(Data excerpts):
-=-=-=-=-
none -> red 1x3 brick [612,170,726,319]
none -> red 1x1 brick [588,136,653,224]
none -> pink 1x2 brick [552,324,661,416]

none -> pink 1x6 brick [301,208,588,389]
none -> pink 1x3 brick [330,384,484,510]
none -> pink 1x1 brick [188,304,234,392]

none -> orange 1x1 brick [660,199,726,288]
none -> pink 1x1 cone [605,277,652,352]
-=-=-=-=-
(Your objective):
Would you transcribe all of the data, keeping each line exact?

(Response to this exercise):
none -> red 1x3 brick [612,170,726,319]
none -> red 1x1 brick [588,136,653,224]
none -> pink 1x2 brick [552,324,661,416]

none -> pink 1x6 brick [301,208,588,389]
none -> pink 1x3 brick [330,384,484,510]
none -> pink 1x1 brick [188,304,234,392]

none -> orange 1x1 brick [660,199,726,288]
none -> pink 1x1 cone [605,277,652,352]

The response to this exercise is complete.